(Before-and-after change records)
----

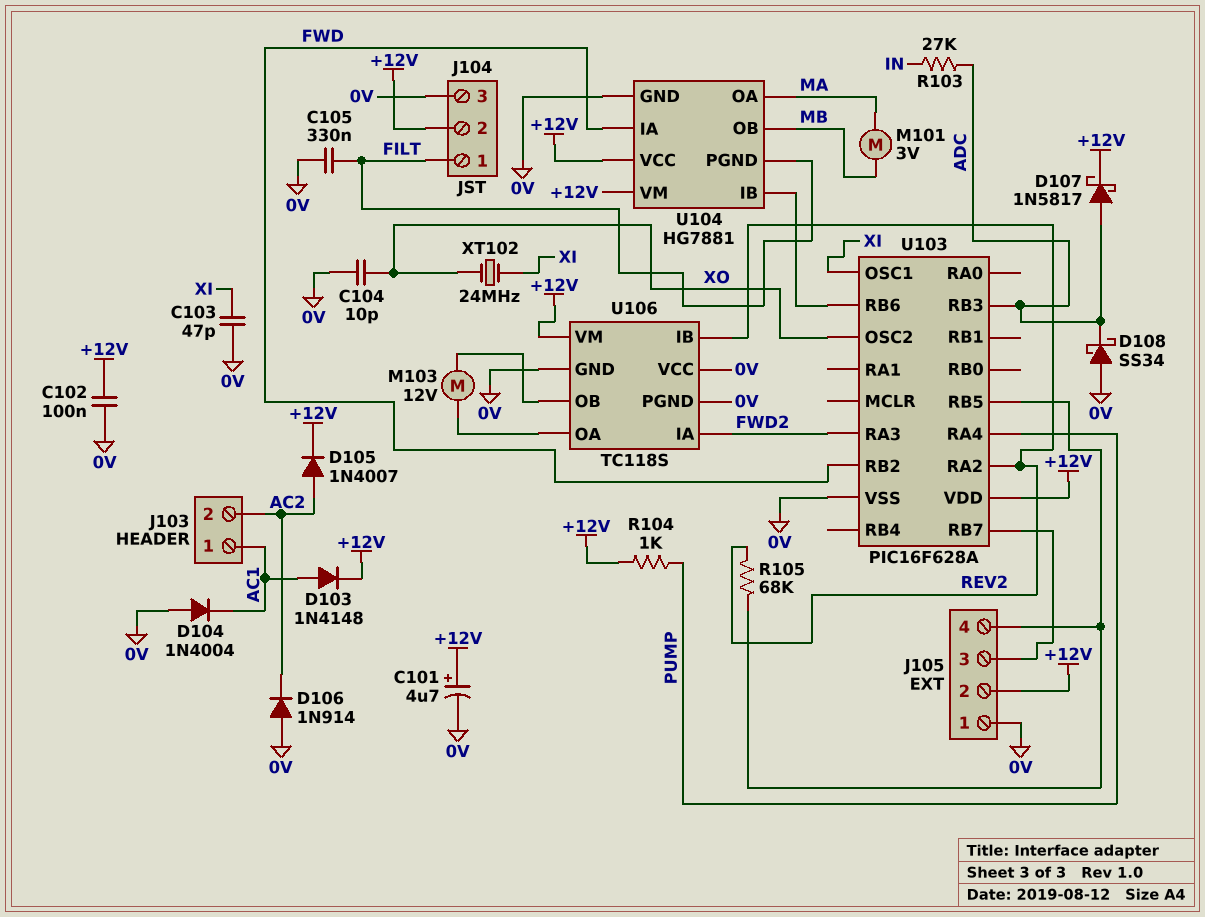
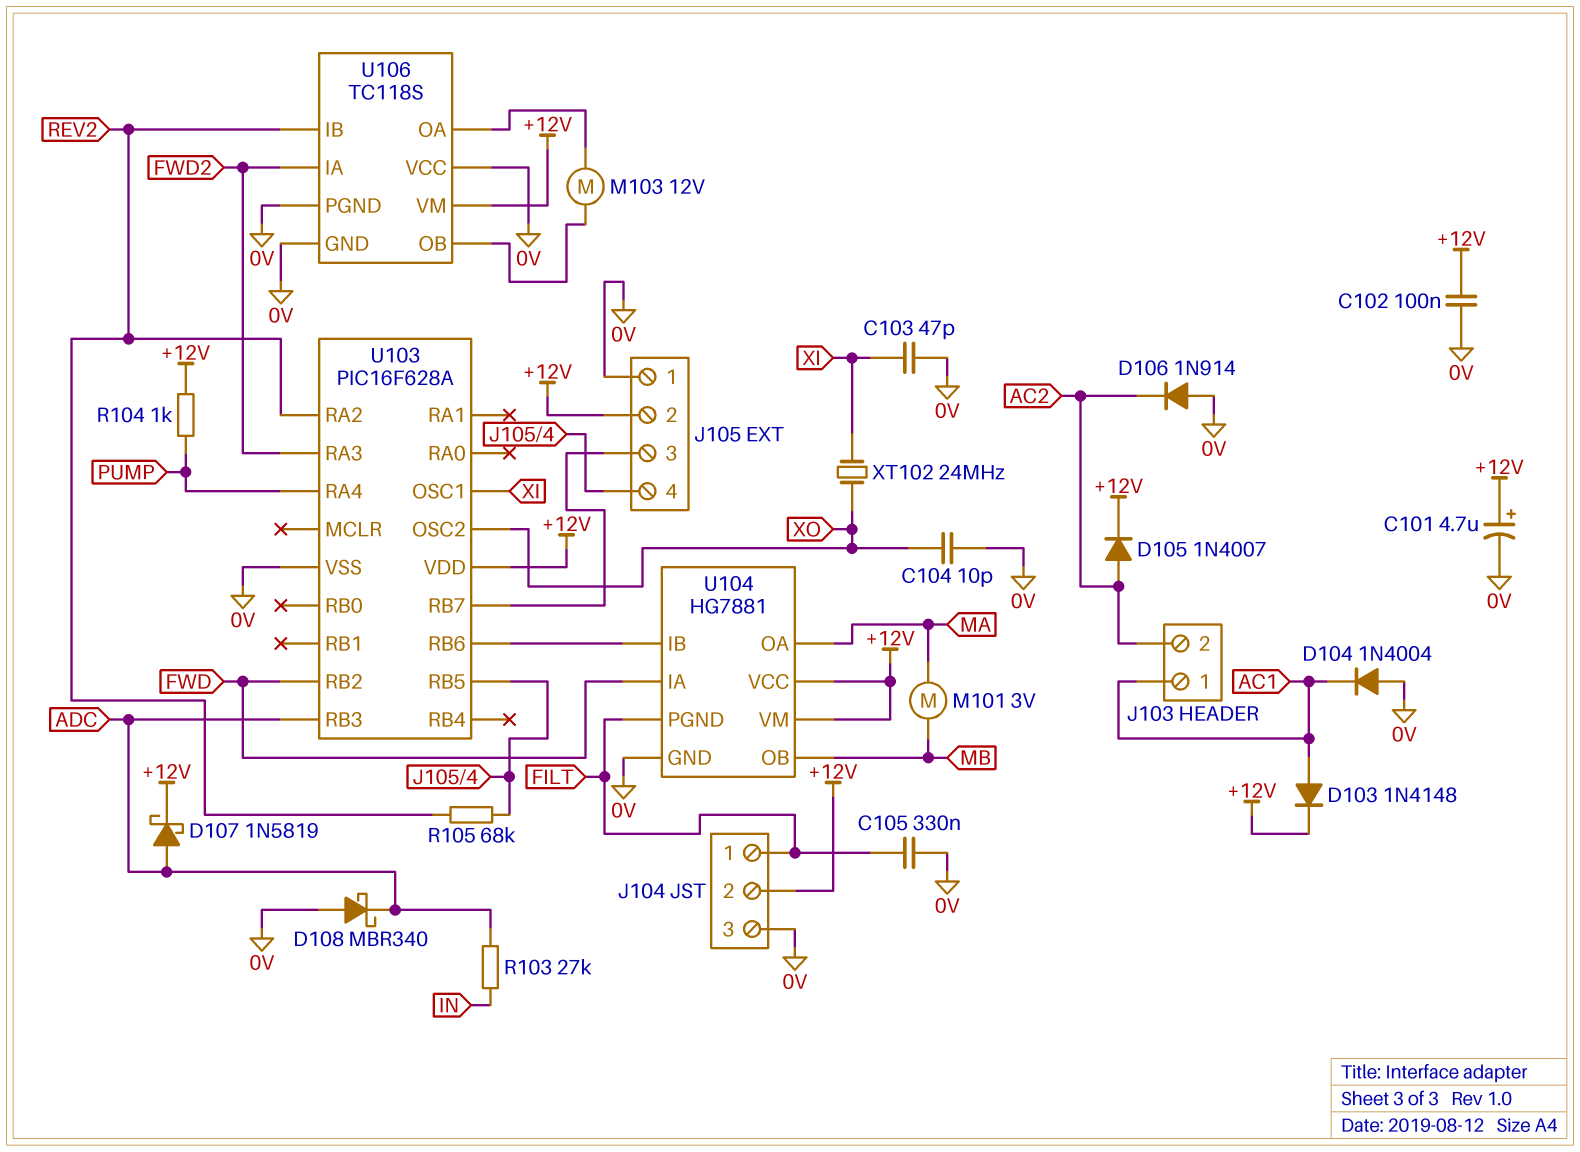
D107: schottky 1N5817 (A ADC, K +12V) -> schottky 1N5819 (A ADC, K +12V)
D108: schottky SS34 (A 0V, K ADC) -> schottky MBR340 (A 0V, K ADC)

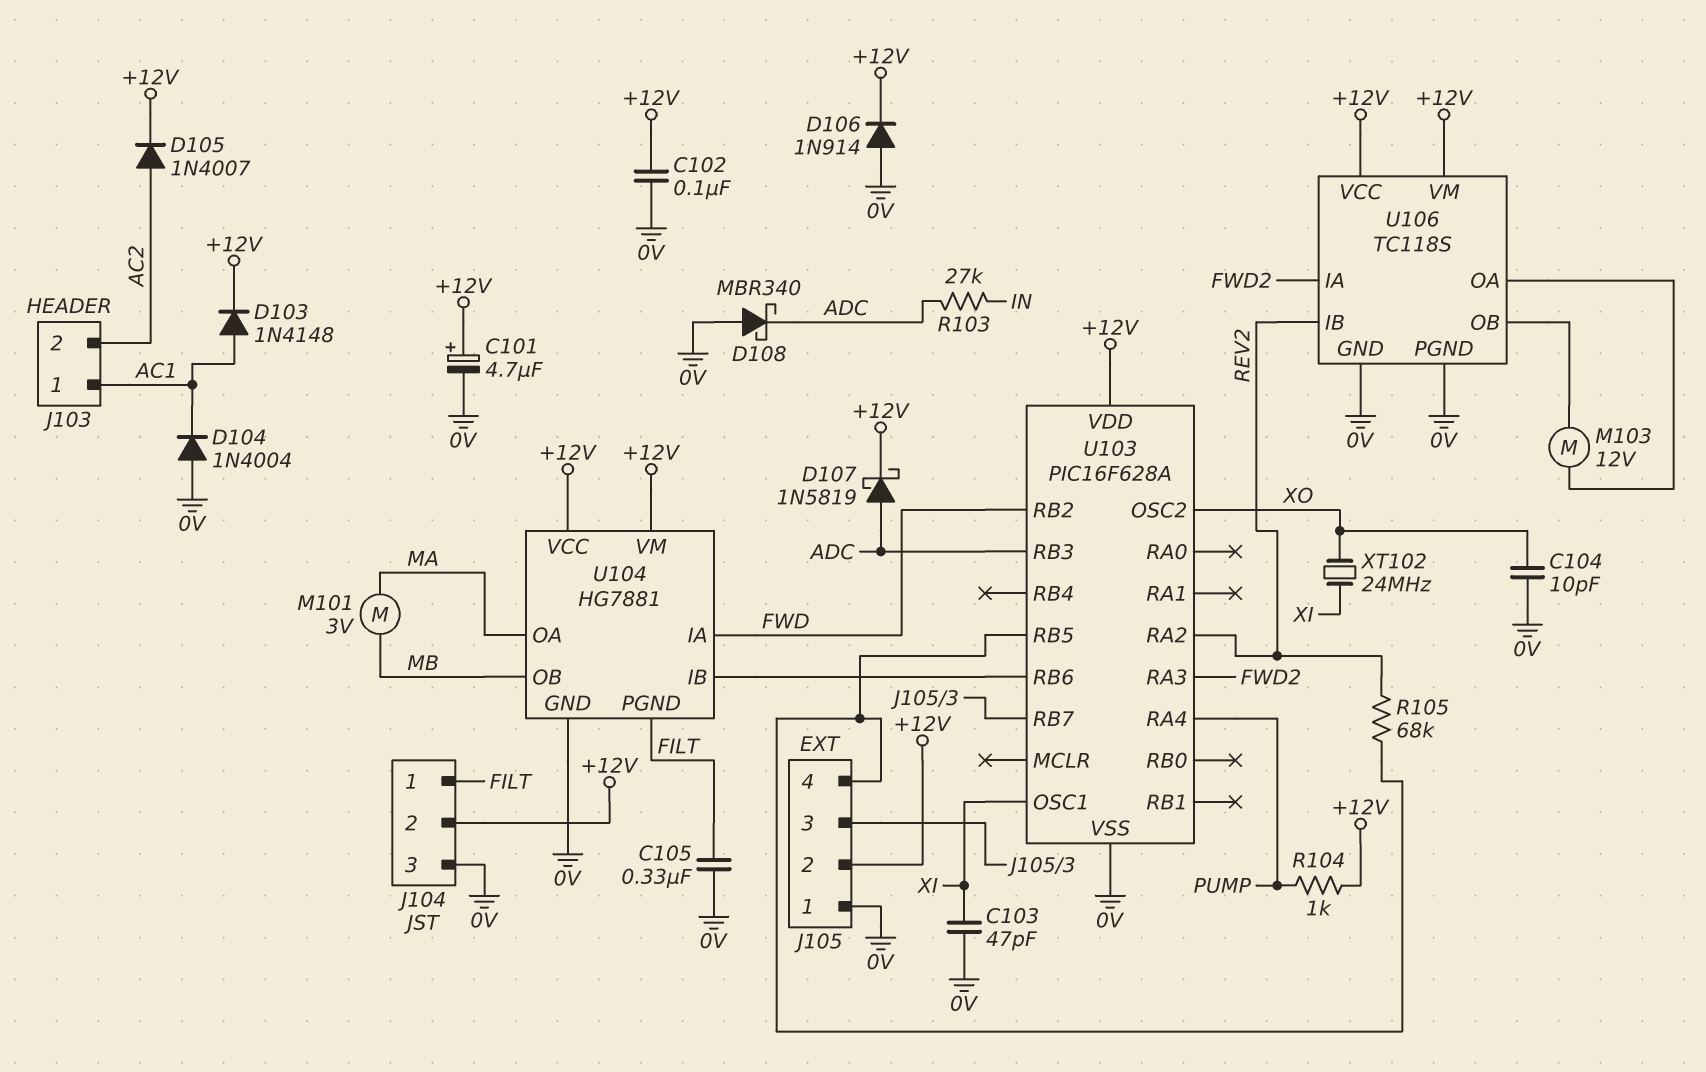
D106: diode 1N914 (A 0V, K AC2) -> diode 1N914 (A 0V, K +12V)
U106 pin VCC: 0V -> +12V

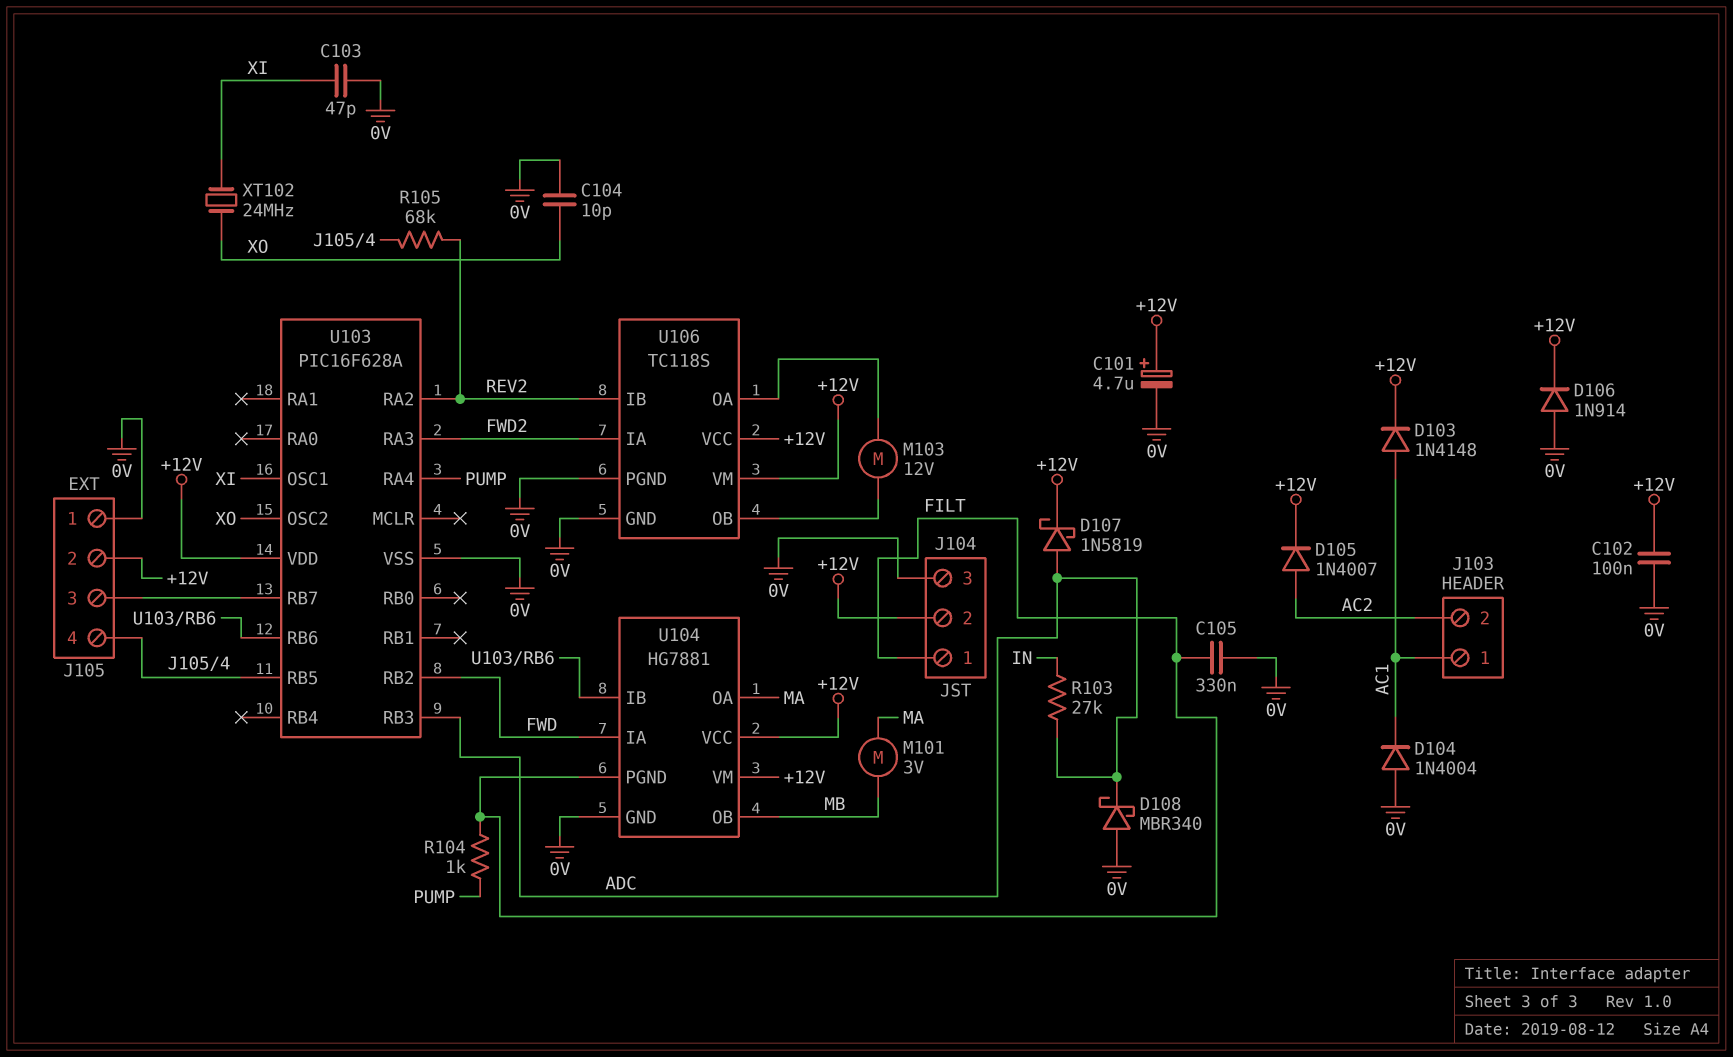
R104: 1k (+12V, PUMP) -> 1k (FILT, PUMP)

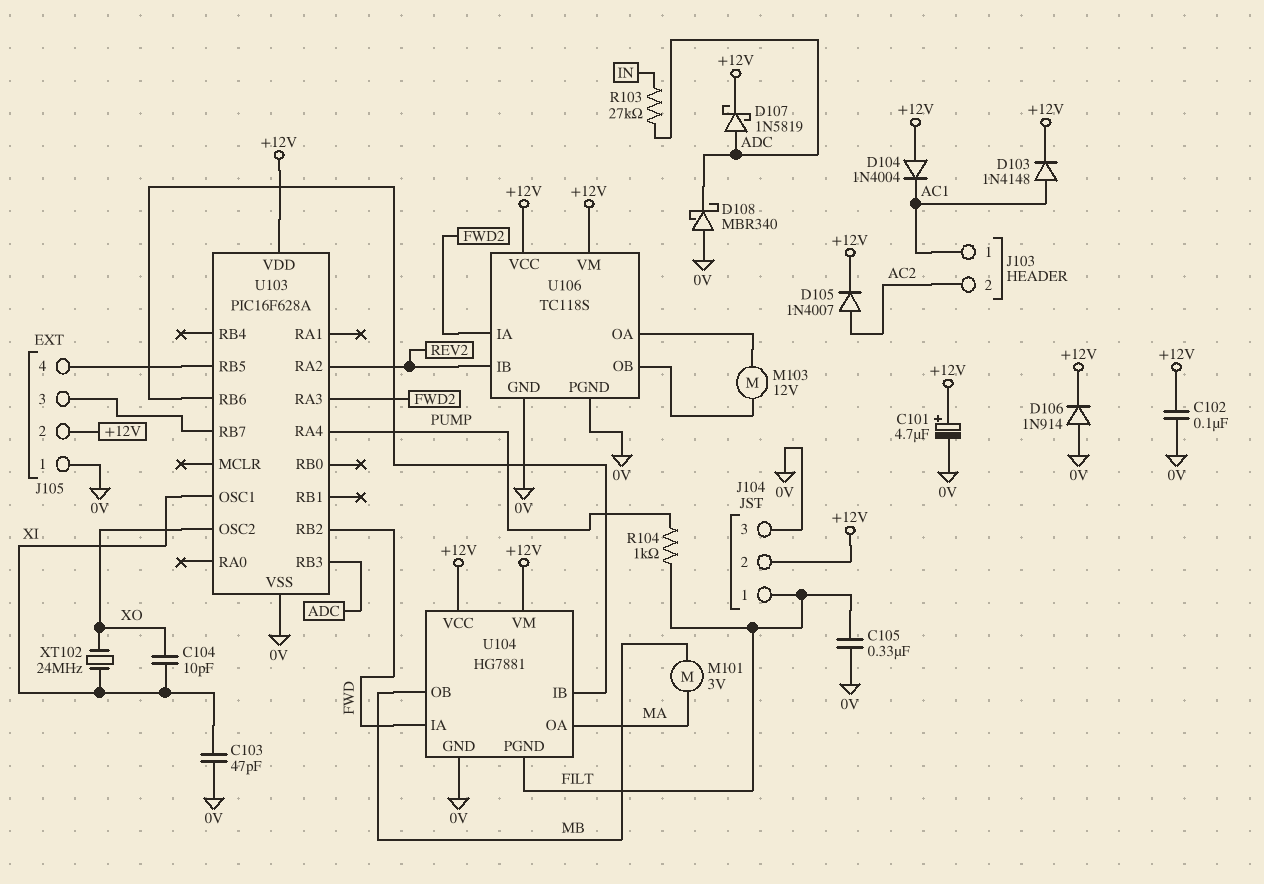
C104: 10pF (0V, XO) -> 10pF (XI, XO)
D104: diode 1N4004 (A 0V, K AC1) -> diode 1N4004 (A +12V, K AC1)
R105: 68k (J105/4, REV2) -> none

----

● Your task
Filter the records above down to the lines containing "schottky".

● Solution to the problem
D107: schottky 1N5817 (A ADC, K +12V) -> schottky 1N5819 (A ADC, K +12V)
D108: schottky SS34 (A 0V, K ADC) -> schottky MBR340 (A 0V, K ADC)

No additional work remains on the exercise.